* _ACTION ITEM_
Pictures aside, repeat every record below exactly.

* _DATA TO PROCESS_
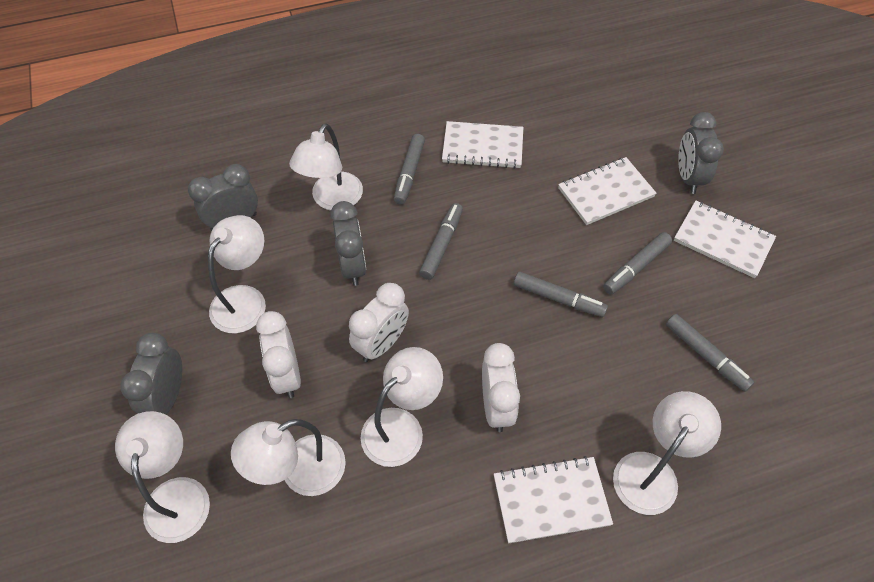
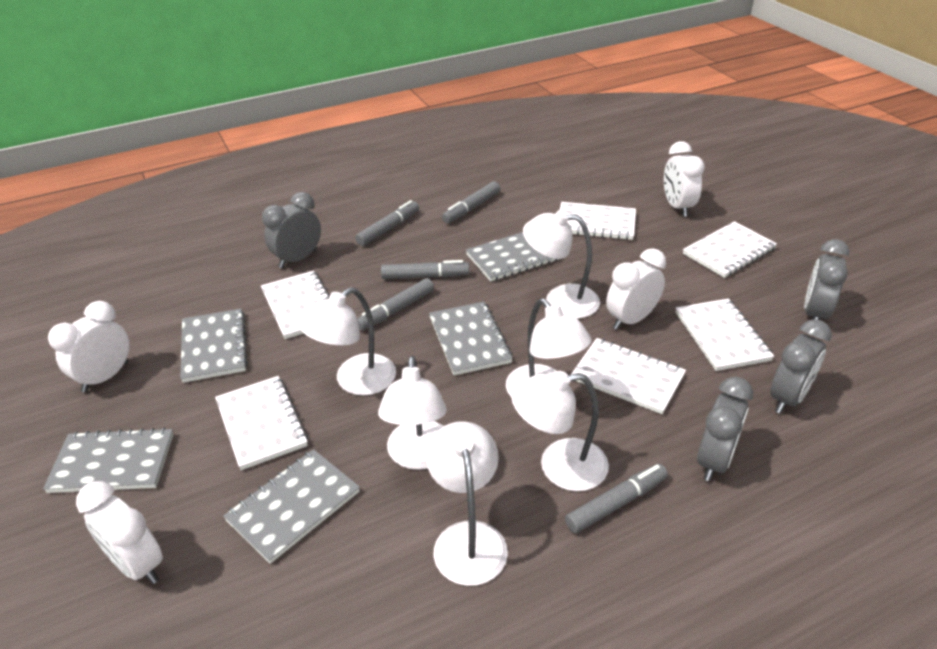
grey notebook: 0 -> 5
white clock: 3 -> 4
white notebook: 4 -> 6

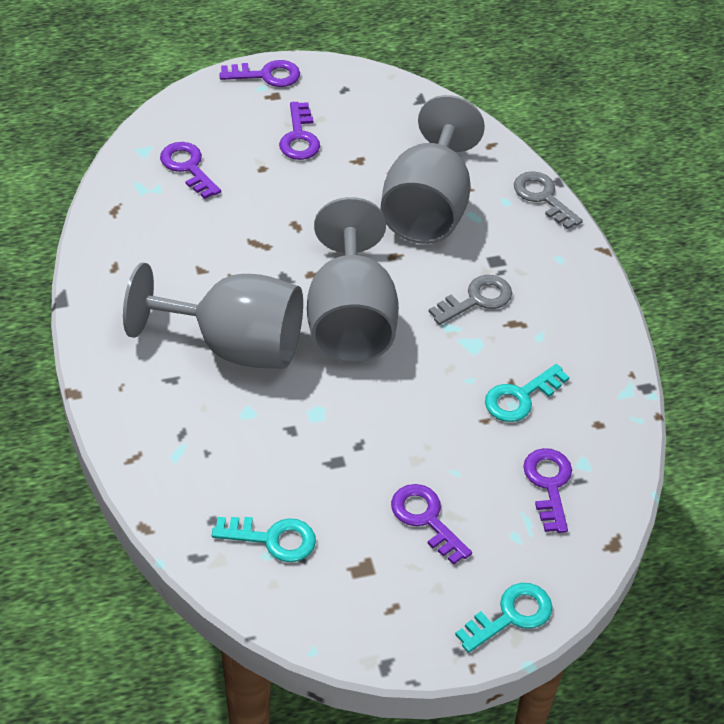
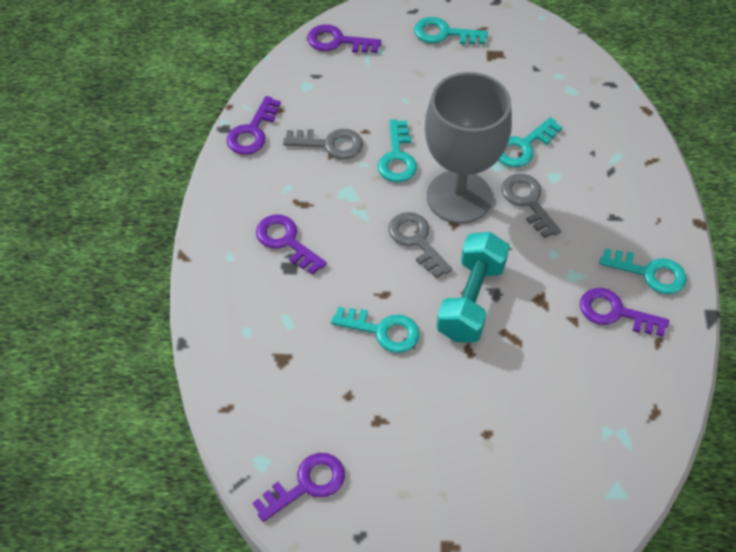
grey goblet: 3 -> 1
grey key: 2 -> 3
turquoise dumbbell: 0 -> 1
turquoise key: 3 -> 5

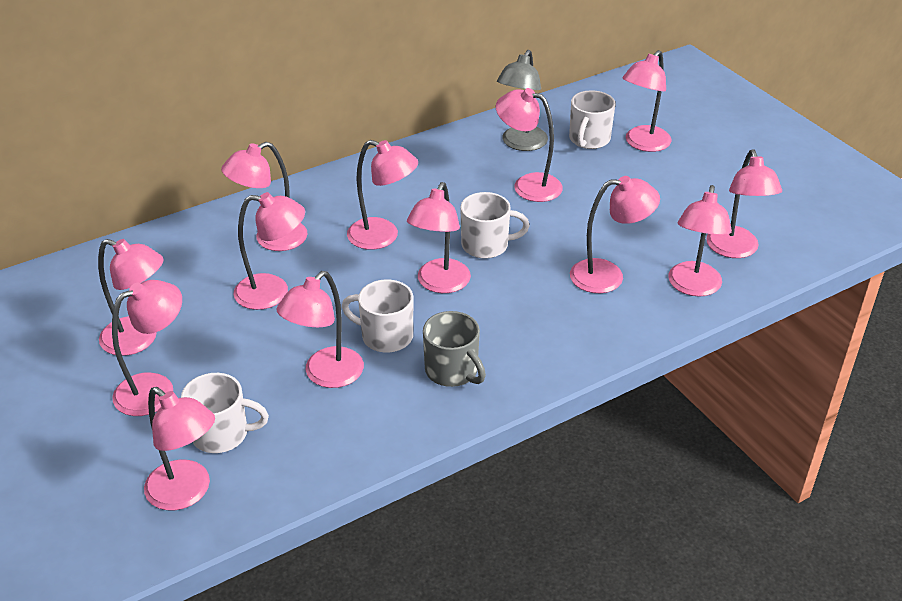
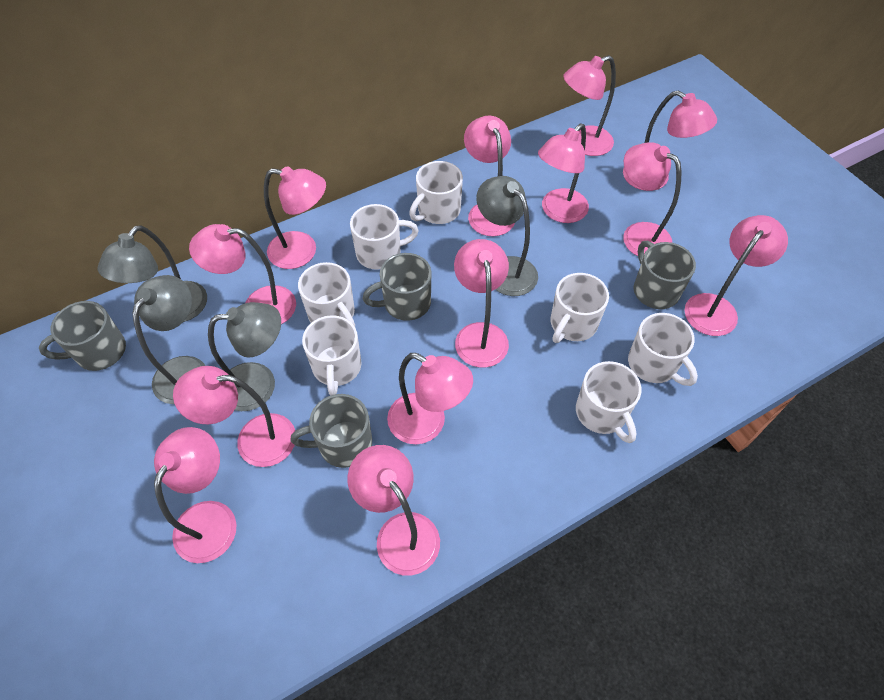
grey lamp: 1 -> 4
grey mug: 1 -> 4
white mug: 4 -> 7

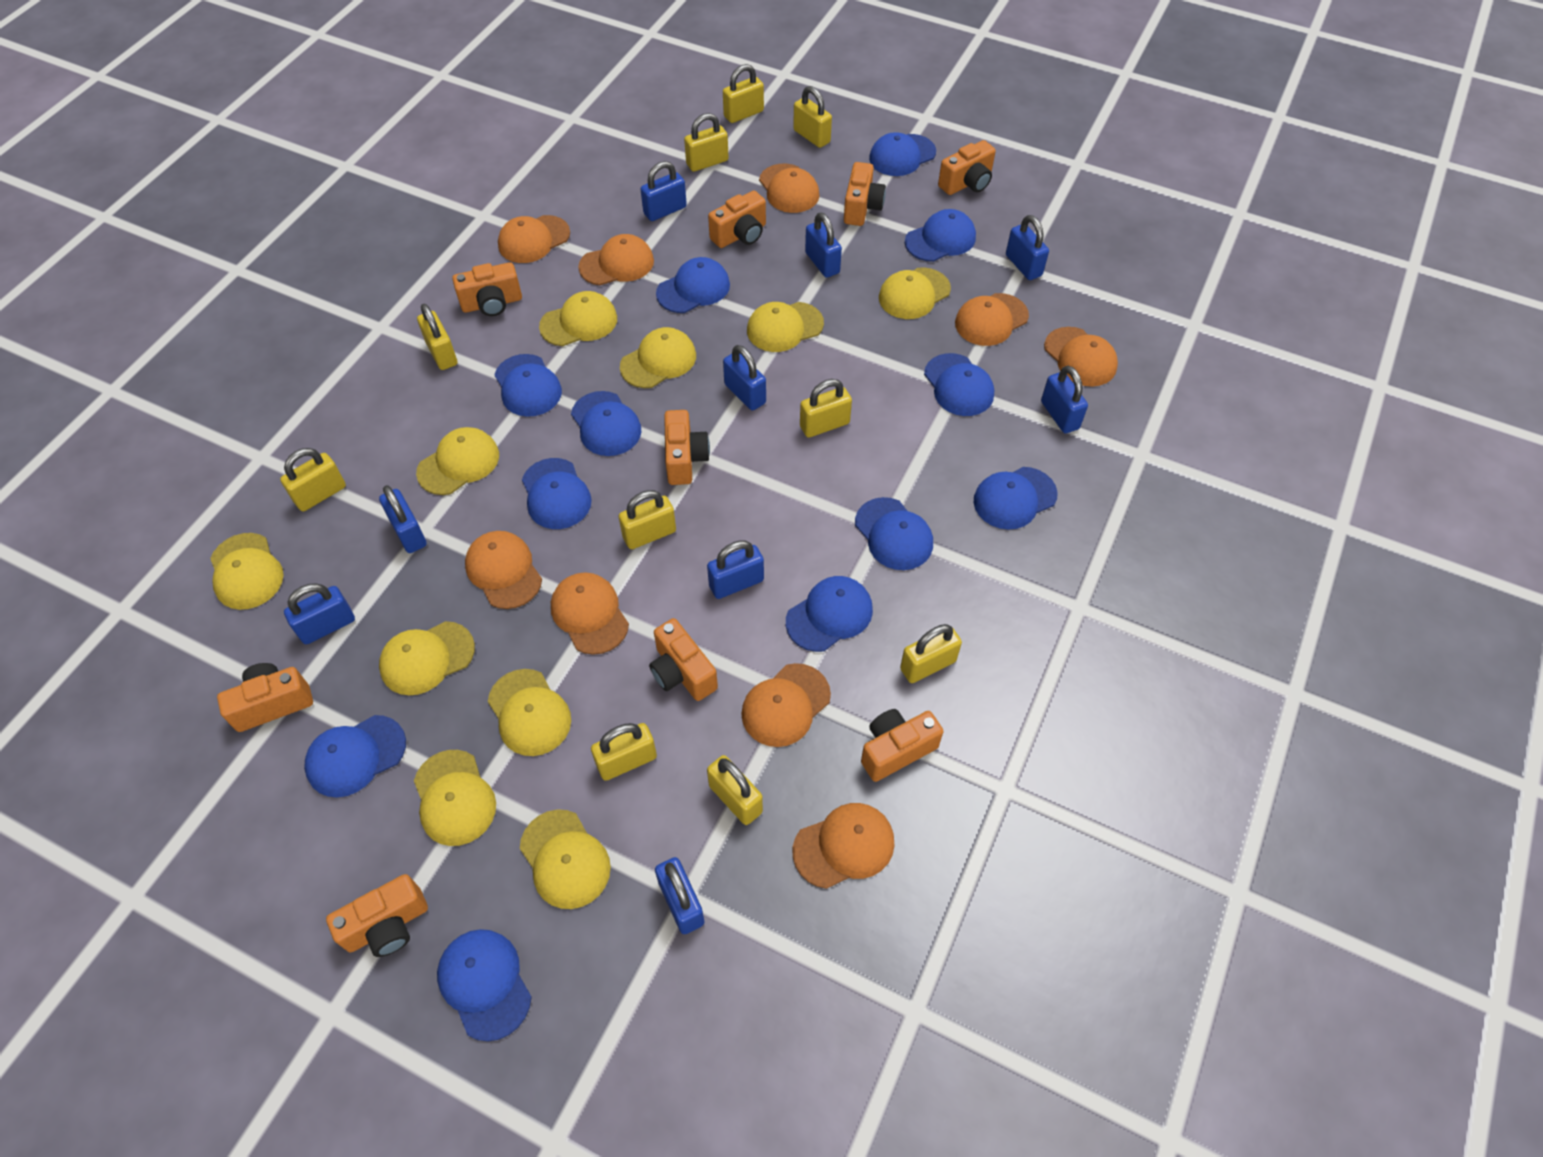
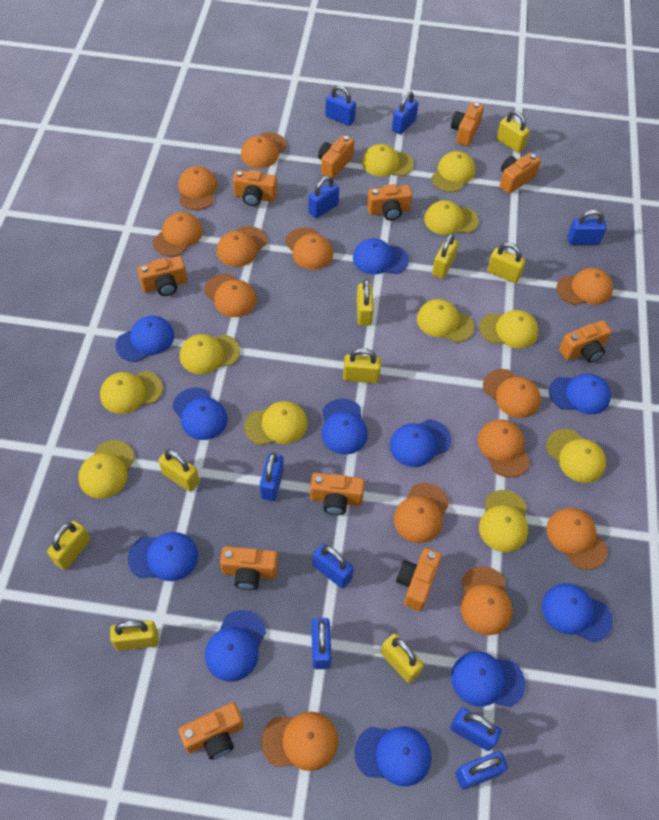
blue cap: 12 -> 11
orange camera: 9 -> 11
orange cap: 9 -> 13
yellow cap: 10 -> 11
yellow padlock: 10 -> 9

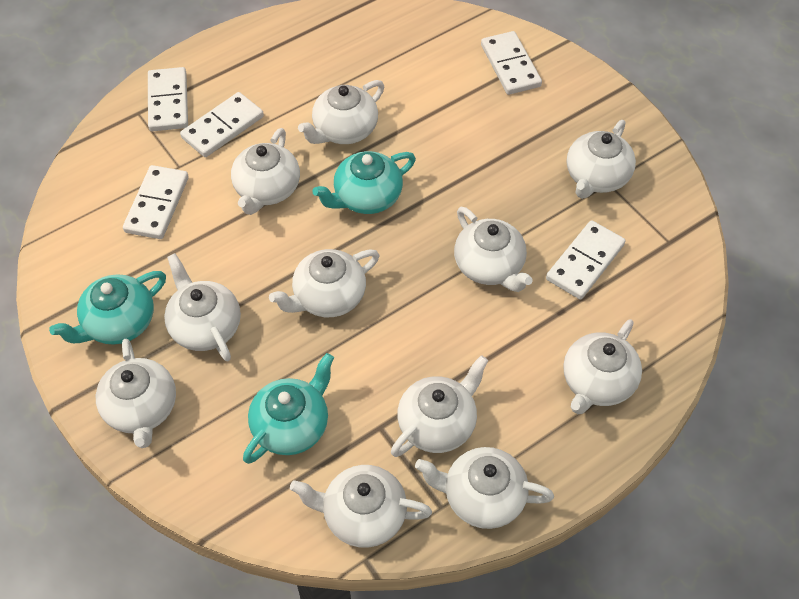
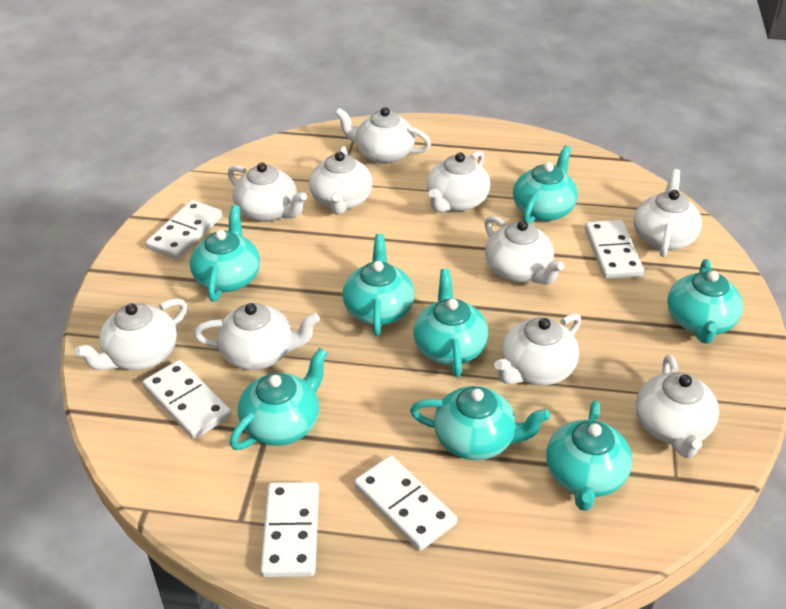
turquoise teapot: 3 -> 8
white teapot: 11 -> 10

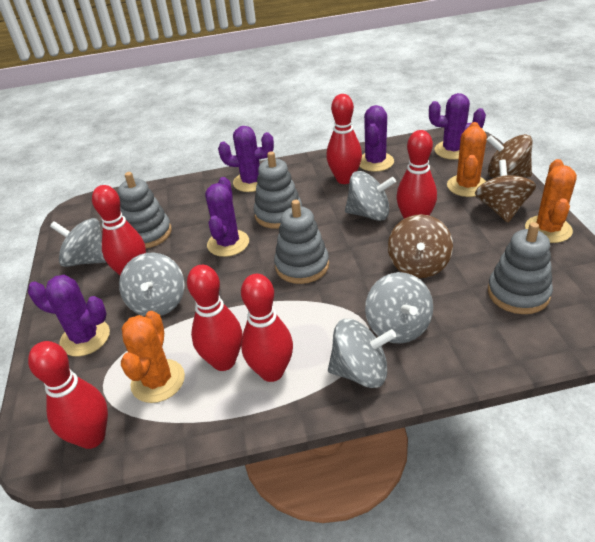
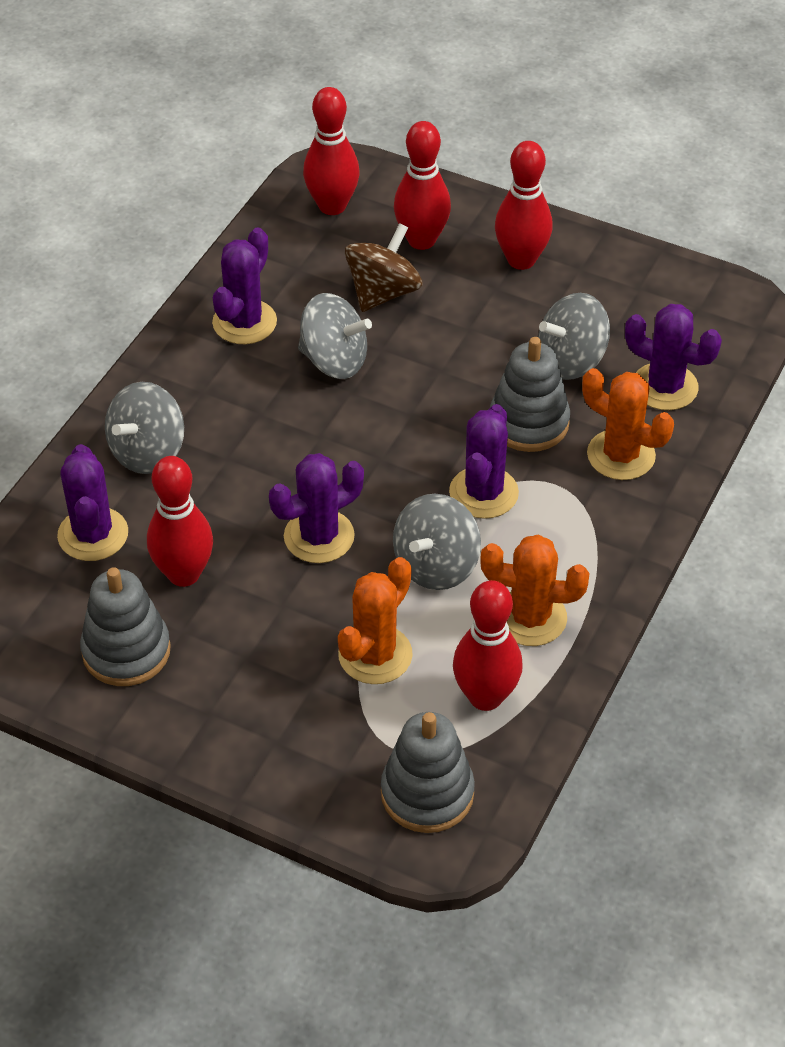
brown spinning top: 3 -> 1
grey spinning top: 5 -> 4
grey stacking toy: 4 -> 3
red bowling pin: 6 -> 5

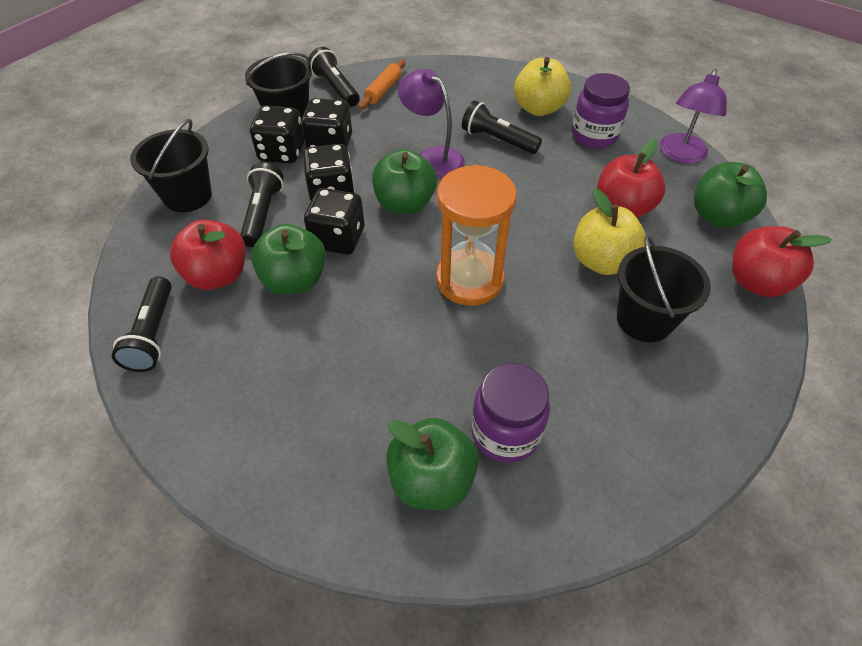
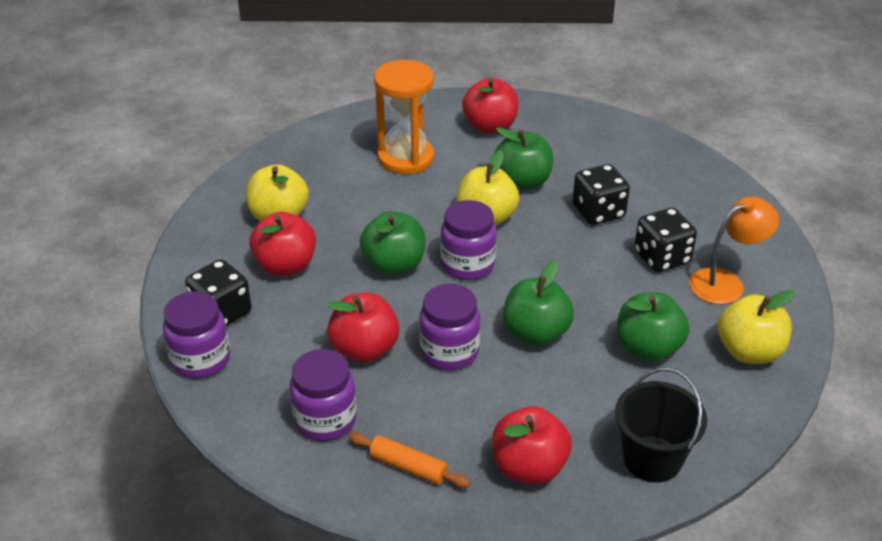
black bucket: 3 -> 1
black dice: 4 -> 3
black flashlight: 4 -> 0
orange lamp: 0 -> 1
purple jar: 2 -> 4
purple lamp: 2 -> 0
red apple: 3 -> 4
yellow apple: 2 -> 3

* _REPLY_
grey notebook: 0 -> 5
white clock: 3 -> 4
white notebook: 4 -> 6

grey goblet: 3 -> 1
grey key: 2 -> 3
turquoise dumbbell: 0 -> 1
turquoise key: 3 -> 5

grey lamp: 1 -> 4
grey mug: 1 -> 4
white mug: 4 -> 7

blue cap: 12 -> 11
orange camera: 9 -> 11
orange cap: 9 -> 13
yellow cap: 10 -> 11
yellow padlock: 10 -> 9

turquoise teapot: 3 -> 8
white teapot: 11 -> 10

brown spinning top: 3 -> 1
grey spinning top: 5 -> 4
grey stacking toy: 4 -> 3
red bowling pin: 6 -> 5

black bucket: 3 -> 1
black dice: 4 -> 3
black flashlight: 4 -> 0
orange lamp: 0 -> 1
purple jar: 2 -> 4
purple lamp: 2 -> 0
red apple: 3 -> 4
yellow apple: 2 -> 3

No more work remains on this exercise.